Top of Exercise input

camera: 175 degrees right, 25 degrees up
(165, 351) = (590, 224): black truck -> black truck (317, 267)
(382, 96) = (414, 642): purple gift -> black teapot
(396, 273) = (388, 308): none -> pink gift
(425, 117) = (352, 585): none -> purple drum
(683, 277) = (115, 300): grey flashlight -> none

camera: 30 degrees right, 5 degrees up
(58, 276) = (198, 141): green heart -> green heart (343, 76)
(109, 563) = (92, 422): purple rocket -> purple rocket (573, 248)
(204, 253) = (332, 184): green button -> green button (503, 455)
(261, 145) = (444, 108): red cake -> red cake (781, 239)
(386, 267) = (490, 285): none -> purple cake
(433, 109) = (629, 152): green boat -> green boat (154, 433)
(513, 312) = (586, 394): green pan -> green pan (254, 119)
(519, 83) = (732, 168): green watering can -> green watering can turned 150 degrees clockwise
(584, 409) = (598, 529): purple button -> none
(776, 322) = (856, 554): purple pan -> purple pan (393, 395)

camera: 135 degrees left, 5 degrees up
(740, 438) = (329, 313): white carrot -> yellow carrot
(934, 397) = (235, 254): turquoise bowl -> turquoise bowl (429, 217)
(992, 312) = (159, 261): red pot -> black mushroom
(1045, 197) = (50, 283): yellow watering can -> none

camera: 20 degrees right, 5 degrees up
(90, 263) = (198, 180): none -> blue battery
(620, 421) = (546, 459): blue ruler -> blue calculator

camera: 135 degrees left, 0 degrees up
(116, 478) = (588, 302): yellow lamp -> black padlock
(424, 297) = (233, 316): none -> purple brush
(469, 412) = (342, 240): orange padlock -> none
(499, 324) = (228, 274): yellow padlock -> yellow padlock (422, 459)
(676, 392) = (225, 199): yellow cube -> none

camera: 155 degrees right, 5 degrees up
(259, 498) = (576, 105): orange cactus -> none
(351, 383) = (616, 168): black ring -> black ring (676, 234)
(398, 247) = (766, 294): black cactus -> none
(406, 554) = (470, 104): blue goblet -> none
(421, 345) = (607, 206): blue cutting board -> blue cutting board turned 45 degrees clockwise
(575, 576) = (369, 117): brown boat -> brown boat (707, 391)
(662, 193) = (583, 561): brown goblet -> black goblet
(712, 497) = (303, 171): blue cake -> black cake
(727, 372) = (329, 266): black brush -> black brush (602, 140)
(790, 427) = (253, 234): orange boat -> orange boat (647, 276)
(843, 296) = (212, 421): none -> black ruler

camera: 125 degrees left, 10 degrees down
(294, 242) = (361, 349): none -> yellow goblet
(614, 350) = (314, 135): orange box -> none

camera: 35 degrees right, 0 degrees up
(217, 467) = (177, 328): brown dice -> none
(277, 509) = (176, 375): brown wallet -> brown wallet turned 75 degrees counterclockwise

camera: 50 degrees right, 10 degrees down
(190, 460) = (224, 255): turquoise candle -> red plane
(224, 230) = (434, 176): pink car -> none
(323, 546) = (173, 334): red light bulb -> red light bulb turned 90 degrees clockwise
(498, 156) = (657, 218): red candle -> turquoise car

Bottom of Exercise input

• To do
Output all the lines above, matching them word for word.

• Your response
camera: 175 degrees right, 25 degrees up
(165, 351) = (590, 224): black truck -> black truck (317, 267)
(382, 96) = (414, 642): purple gift -> black teapot
(396, 273) = (388, 308): none -> pink gift
(425, 117) = (352, 585): none -> purple drum
(683, 277) = (115, 300): grey flashlight -> none

camera: 30 degrees right, 5 degrees up
(58, 276) = (198, 141): green heart -> green heart (343, 76)
(109, 563) = (92, 422): purple rocket -> purple rocket (573, 248)
(204, 253) = (332, 184): green button -> green button (503, 455)
(261, 145) = (444, 108): red cake -> red cake (781, 239)
(386, 267) = (490, 285): none -> purple cake
(433, 109) = (629, 152): green boat -> green boat (154, 433)
(513, 312) = (586, 394): green pan -> green pan (254, 119)
(519, 83) = (732, 168): green watering can -> green watering can turned 150 degrees clockwise
(584, 409) = (598, 529): purple button -> none
(776, 322) = (856, 554): purple pan -> purple pan (393, 395)

camera: 135 degrees left, 5 degrees up
(740, 438) = (329, 313): white carrot -> yellow carrot
(934, 397) = (235, 254): turquoise bowl -> turquoise bowl (429, 217)
(992, 312) = (159, 261): red pot -> black mushroom
(1045, 197) = (50, 283): yellow watering can -> none

camera: 20 degrees right, 5 degrees up
(90, 263) = (198, 180): none -> blue battery
(620, 421) = (546, 459): blue ruler -> blue calculator

camera: 135 degrees left, 0 degrees up
(116, 478) = (588, 302): yellow lamp -> black padlock
(424, 297) = (233, 316): none -> purple brush
(469, 412) = (342, 240): orange padlock -> none
(499, 324) = (228, 274): yellow padlock -> yellow padlock (422, 459)
(676, 392) = (225, 199): yellow cube -> none

camera: 155 degrees right, 5 degrees up
(259, 498) = (576, 105): orange cactus -> none
(351, 383) = (616, 168): black ring -> black ring (676, 234)
(398, 247) = (766, 294): black cactus -> none
(406, 554) = (470, 104): blue goblet -> none
(421, 345) = (607, 206): blue cutting board -> blue cutting board turned 45 degrees clockwise
(575, 576) = (369, 117): brown boat -> brown boat (707, 391)
(662, 193) = (583, 561): brown goblet -> black goblet
(712, 497) = (303, 171): blue cake -> black cake
(727, 372) = (329, 266): black brush -> black brush (602, 140)
(790, 427) = (253, 234): orange boat -> orange boat (647, 276)
(843, 296) = (212, 421): none -> black ruler

camera: 125 degrees left, 10 degrees down
(294, 242) = (361, 349): none -> yellow goblet
(614, 350) = (314, 135): orange box -> none

camera: 35 degrees right, 0 degrees up
(217, 467) = (177, 328): brown dice -> none
(277, 509) = (176, 375): brown wallet -> brown wallet turned 75 degrees counterclockwise

camera: 50 degrees right, 10 degrees down
(190, 460) = (224, 255): turquoise candle -> red plane
(224, 230) = (434, 176): pink car -> none
(323, 546) = (173, 334): red light bulb -> red light bulb turned 90 degrees clockwise
(498, 156) = (657, 218): red candle -> turquoise car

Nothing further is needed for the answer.